### Excerpted data

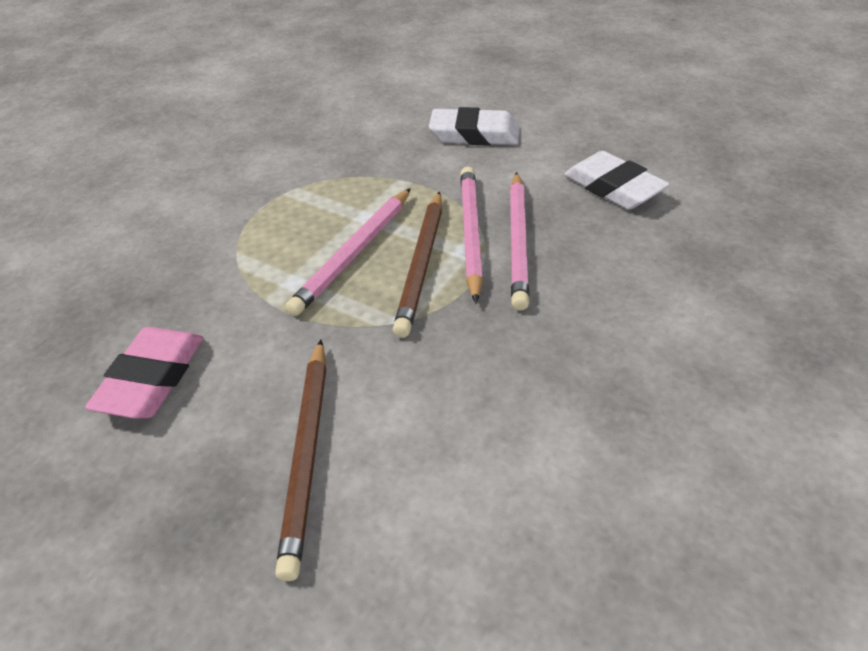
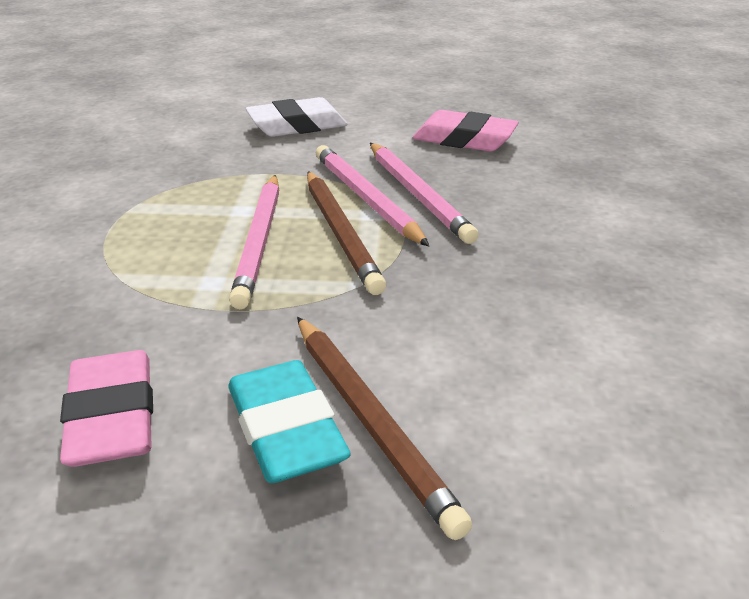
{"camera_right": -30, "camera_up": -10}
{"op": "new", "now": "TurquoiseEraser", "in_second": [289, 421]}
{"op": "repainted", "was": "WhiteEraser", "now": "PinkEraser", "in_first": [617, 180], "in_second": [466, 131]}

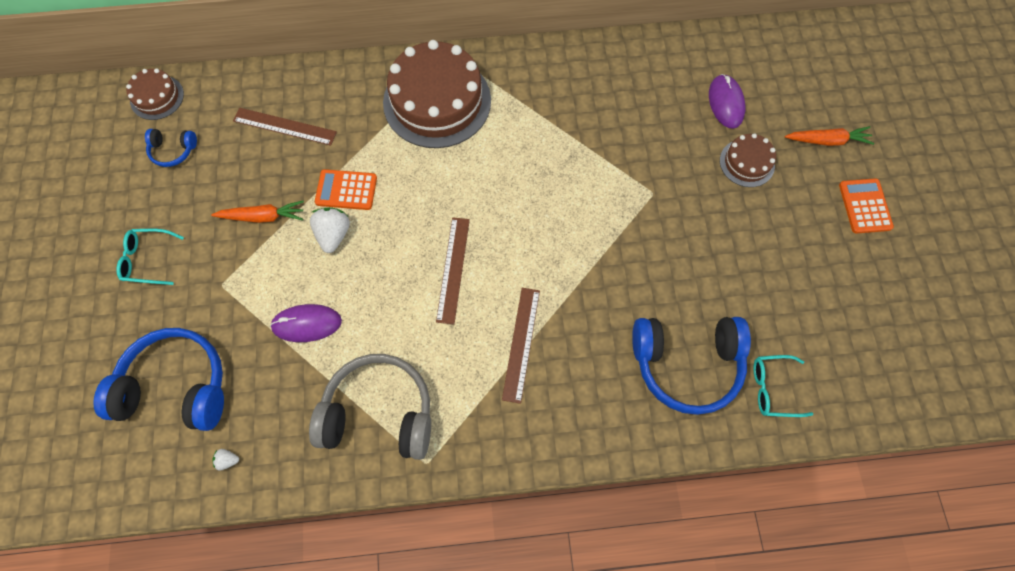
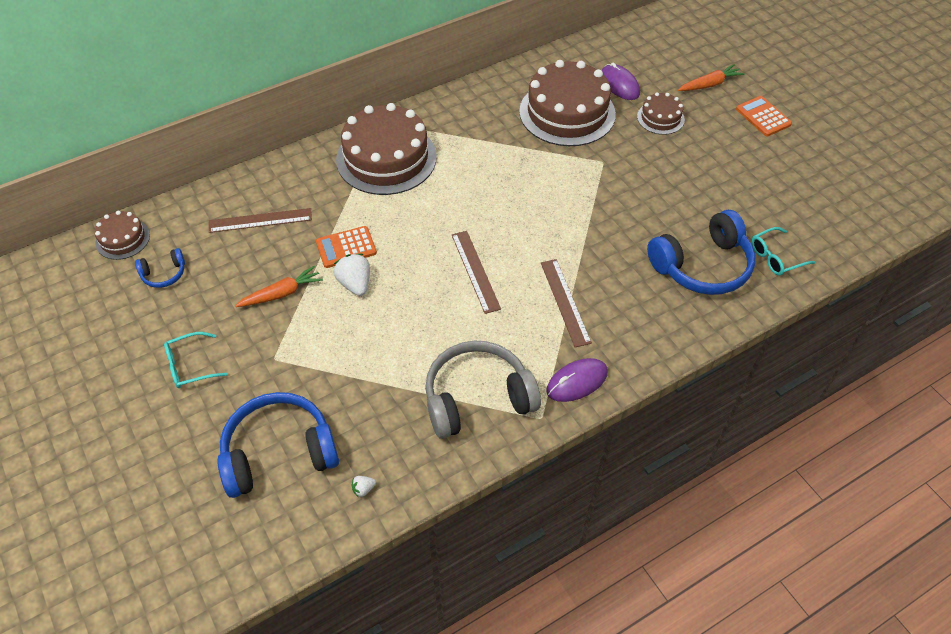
{"camera_right": -25, "camera_up": -15}
{"op": "new", "now": "BrownCake", "in_second": [567, 103]}
{"op": "shifted", "was": "PurpleMouse", "in_first": [306, 323], "in_second": [577, 380]}

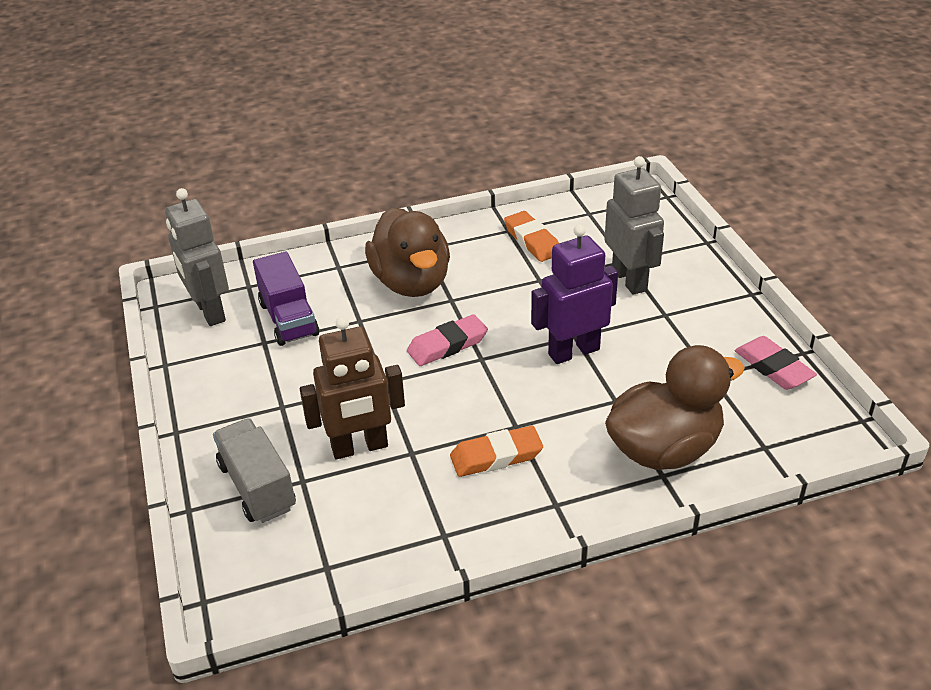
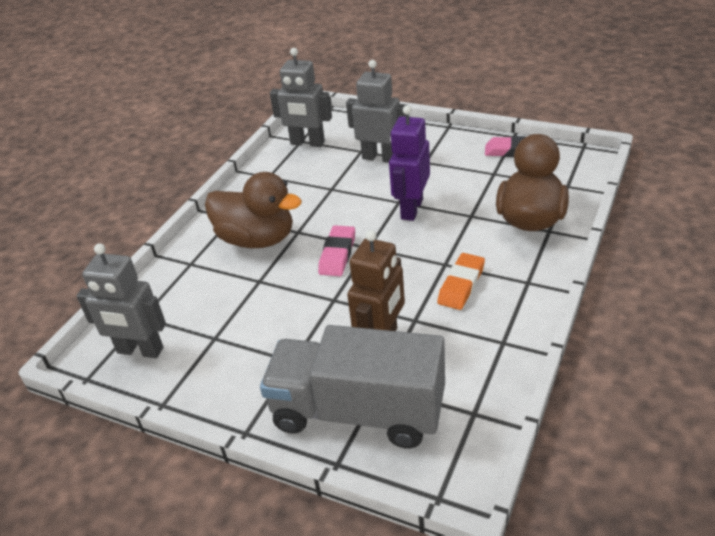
{"camera_right": -45, "camera_up": 0}
{"op": "gone", "was": "PurpleTruck", "in_first": [286, 298]}
{"op": "gone", "was": "OrangeEraser", "in_first": [531, 236]}
{"op": "new", "now": "GreyRobot", "in_second": [301, 97]}
{"op": "scaled", "was": "GreyTruck", "in_first": [254, 470], "in_second": [352, 386], "ratio": 1.72}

### Exercise
What is needed is an exact copy of the data, with the pictures removed.

### Response
{"camera_right": -30, "camera_up": -10}
{"op": "new", "now": "TurquoiseEraser", "in_second": [289, 421]}
{"op": "repainted", "was": "WhiteEraser", "now": "PinkEraser", "in_first": [617, 180], "in_second": [466, 131]}

{"camera_right": -25, "camera_up": -15}
{"op": "new", "now": "BrownCake", "in_second": [567, 103]}
{"op": "shifted", "was": "PurpleMouse", "in_first": [306, 323], "in_second": [577, 380]}

{"camera_right": -45, "camera_up": 0}
{"op": "gone", "was": "PurpleTruck", "in_first": [286, 298]}
{"op": "gone", "was": "OrangeEraser", "in_first": [531, 236]}
{"op": "new", "now": "GreyRobot", "in_second": [301, 97]}
{"op": "scaled", "was": "GreyTruck", "in_first": [254, 470], "in_second": [352, 386], "ratio": 1.72}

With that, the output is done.